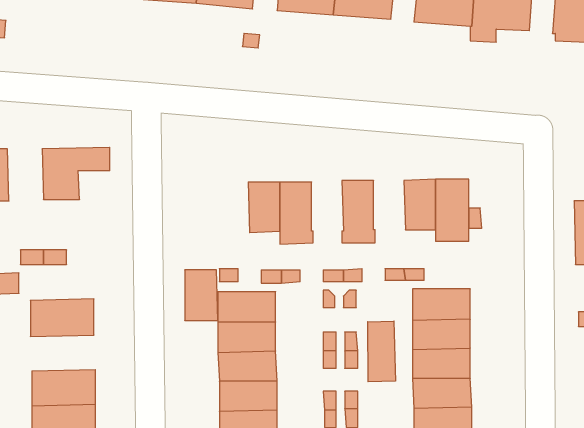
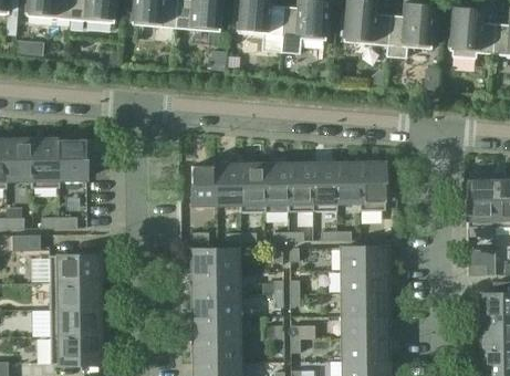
building: none -> [31,139,60,188]
building: none -> [264,164,289,211]
building: none -> [312,164,336,201]
building: [185,270,218,320] -> [191,165,217,203]
building: [368,321,395,382] -> none
building: none -> [49,282,98,310]

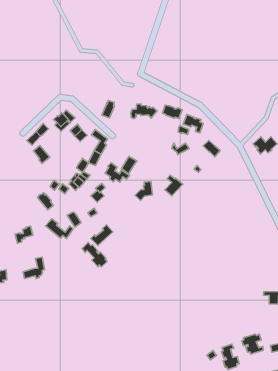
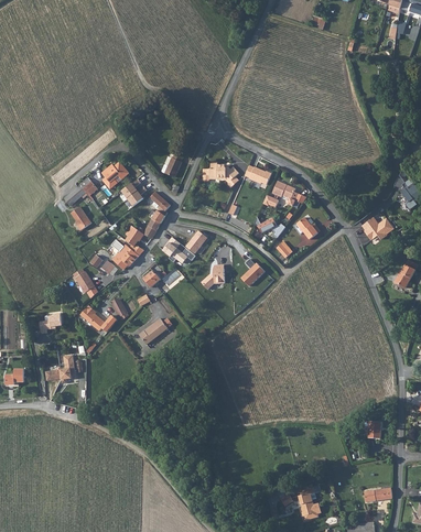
building: [82,243,107,267] -> none
building: [242,334,263,354] -> none

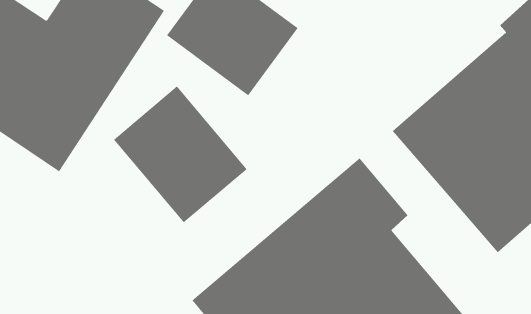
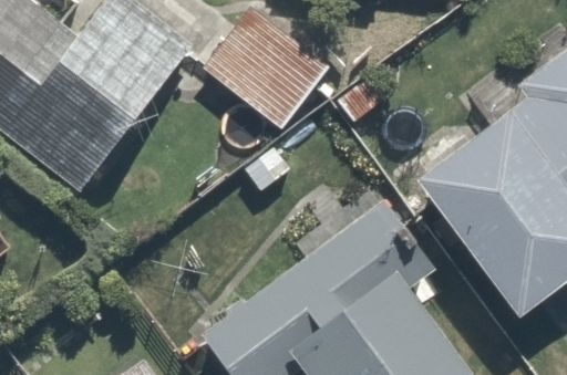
building: [113,85,248,223] -> none

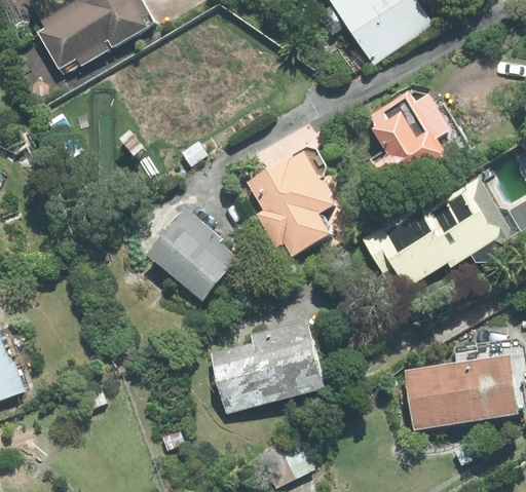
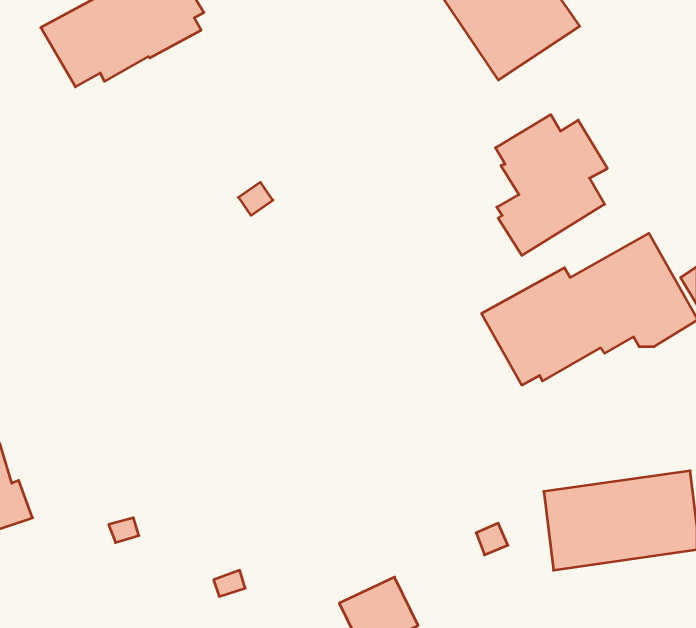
building: [248,150,337,257] -> none
building: [149,207,241,302] -> none
building: [209,319,327,413] -> none

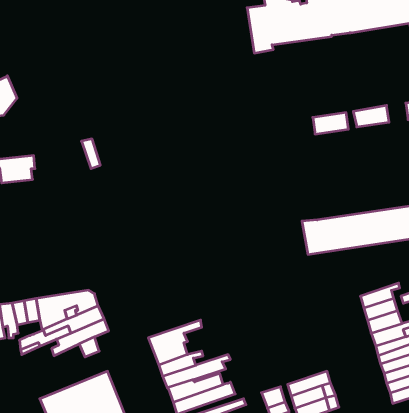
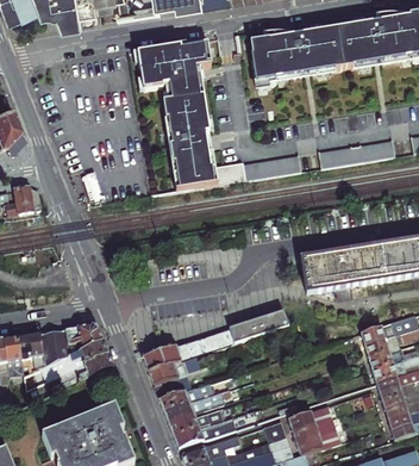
building: none -> [138,41,299,188]
building: none -> [145,306,293,371]

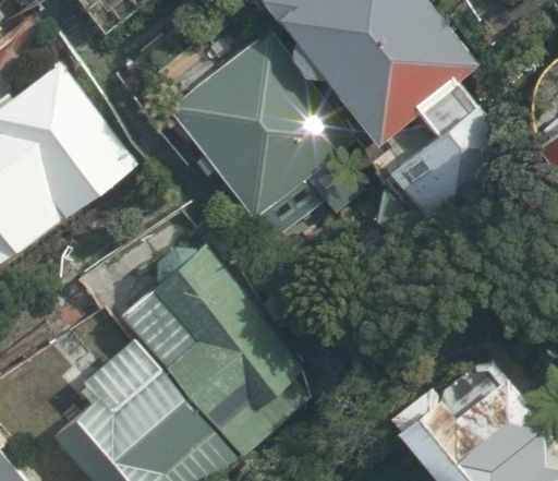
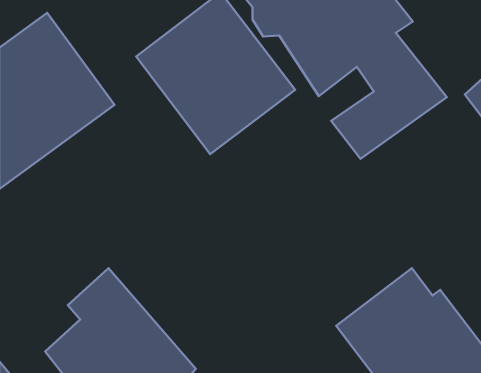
building: [131,253,295,461] -> none

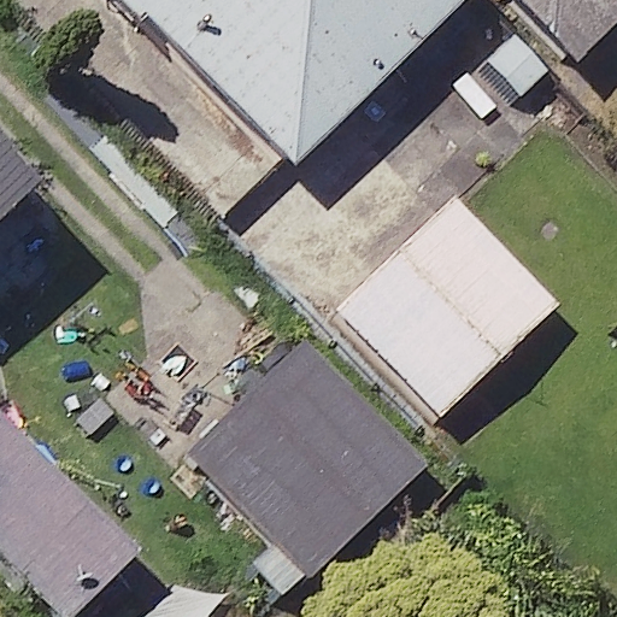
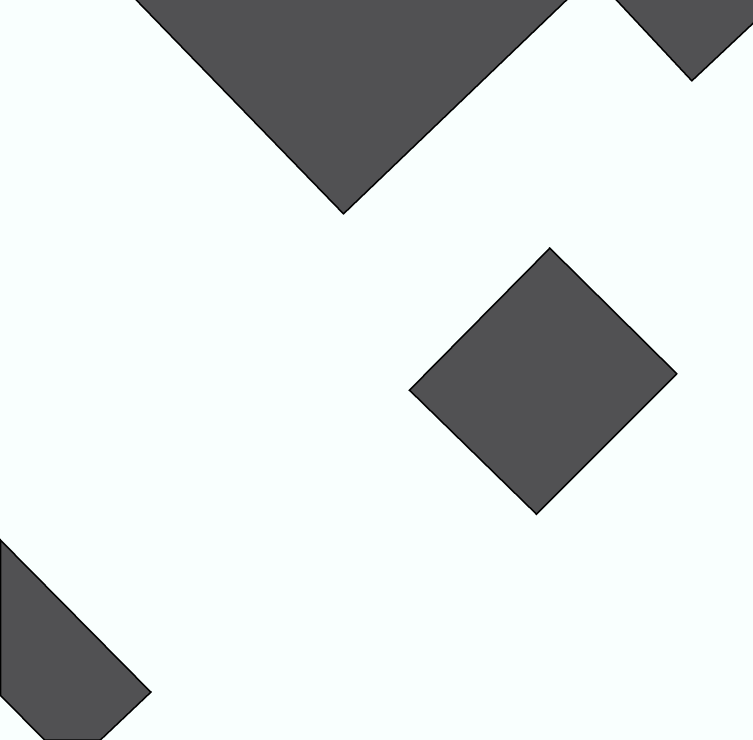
building: [200,336,433,568] -> none

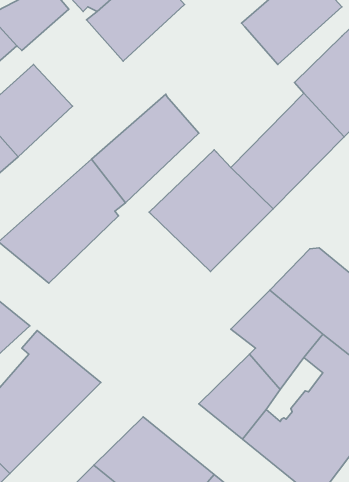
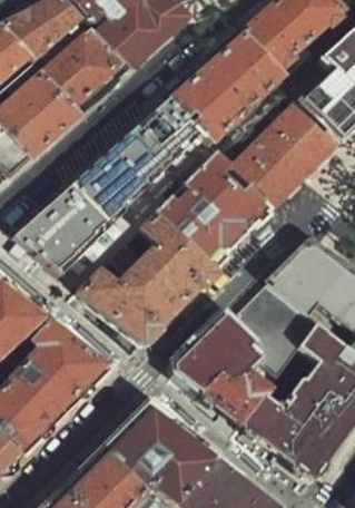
building: none -> [46,27,130,108]
building: none -> [171,33,284,143]
building: none -> [78,209,217,341]
building: none -> [179,314,255,389]

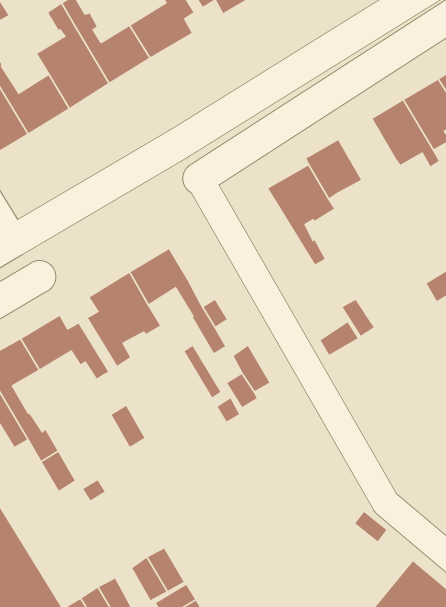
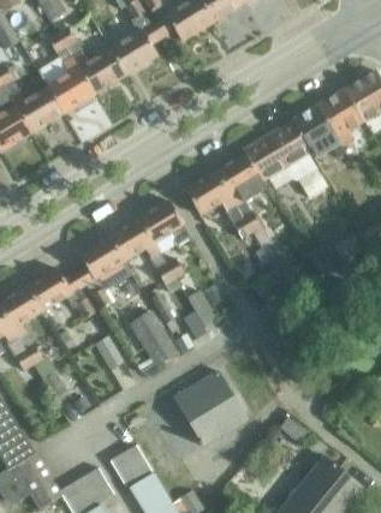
building: none -> [269,119,328,196]
building: none -> [186,172,251,237]
building: none -> [141,199,191,244]
building: none -> [130,309,178,364]
building: none -> [175,370,248,445]

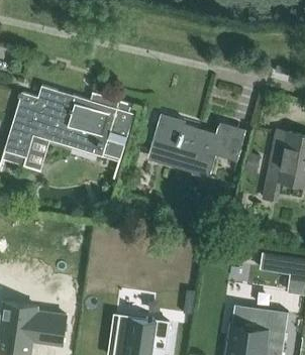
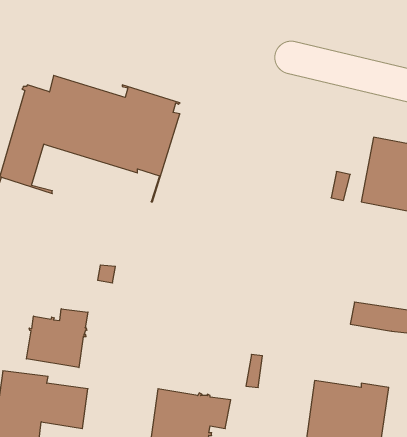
building: [149,114,241,180] -> none
building: none -> [26,309,88,368]

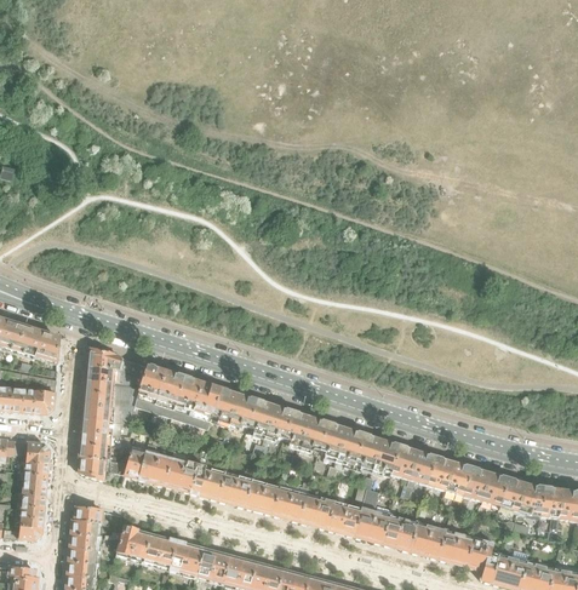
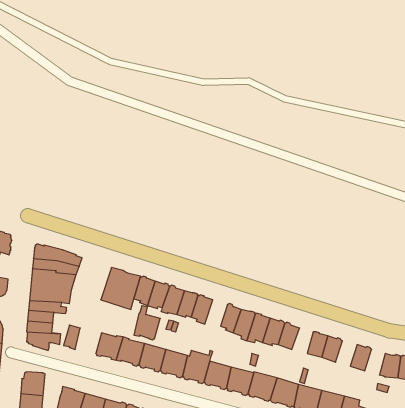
building: [136,365,185,417] -> none
building: [301,417,330,454] -> none
building: [141,442,173,485] -> [134,306,160,340]
building: [410,452,436,483] -> none
building: [464,466,491,499] -> none
building: [500,477,526,510] -> none

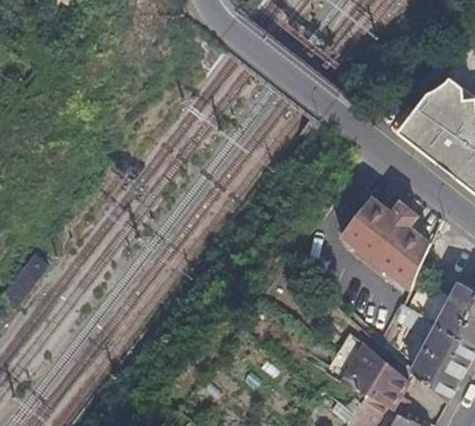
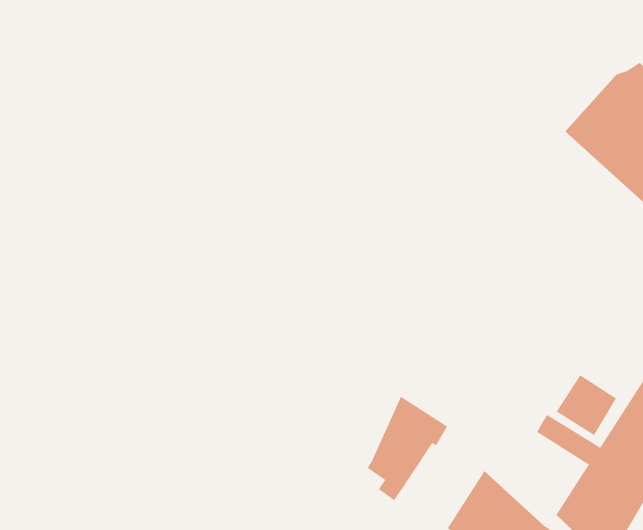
building: [340,200,429,293] -> none
building: none -> [367,396,448,501]

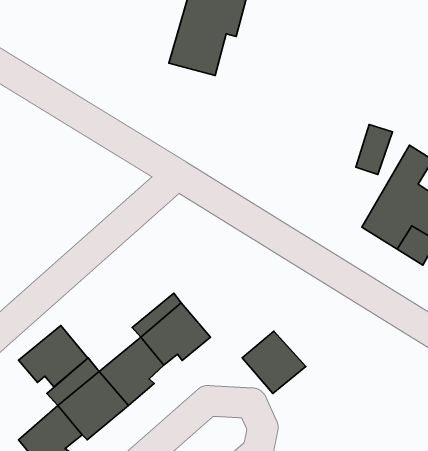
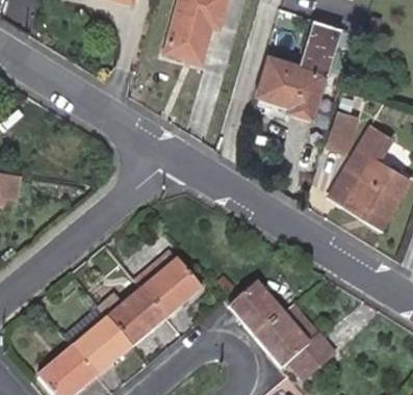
building: none -> [259,23,336,114]
building: [18,325,88,387] -> none
building: none -> [254,305,332,377]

_____

Every entry above needs to be printed again exactly, with its pictures left out.

building: none -> [31,139,60,188]
building: none -> [264,164,289,211]
building: none -> [312,164,336,201]
building: [185,270,218,320] -> [191,165,217,203]
building: [368,321,395,382] -> none
building: none -> [49,282,98,310]

building: [82,243,107,267] -> none
building: [242,334,263,354] -> none

building: [113,85,248,223] -> none

building: [248,150,337,257] -> none
building: [149,207,241,302] -> none
building: [209,319,327,413] -> none

building: none -> [138,41,299,188]
building: none -> [145,306,293,371]

building: [131,253,295,461] -> none

building: [200,336,433,568] -> none

building: none -> [46,27,130,108]
building: none -> [171,33,284,143]
building: none -> [78,209,217,341]
building: none -> [179,314,255,389]

building: none -> [269,119,328,196]
building: none -> [186,172,251,237]
building: none -> [141,199,191,244]
building: none -> [130,309,178,364]
building: none -> [175,370,248,445]

building: [149,114,241,180] -> none
building: none -> [26,309,88,368]

building: [136,365,185,417] -> none
building: [301,417,330,454] -> none
building: [141,442,173,485] -> [134,306,160,340]
building: [410,452,436,483] -> none
building: [464,466,491,499] -> none
building: [500,477,526,510] -> none

building: [340,200,429,293] -> none
building: none -> [367,396,448,501]

building: none -> [259,23,336,114]
building: [18,325,88,387] -> none
building: none -> [254,305,332,377]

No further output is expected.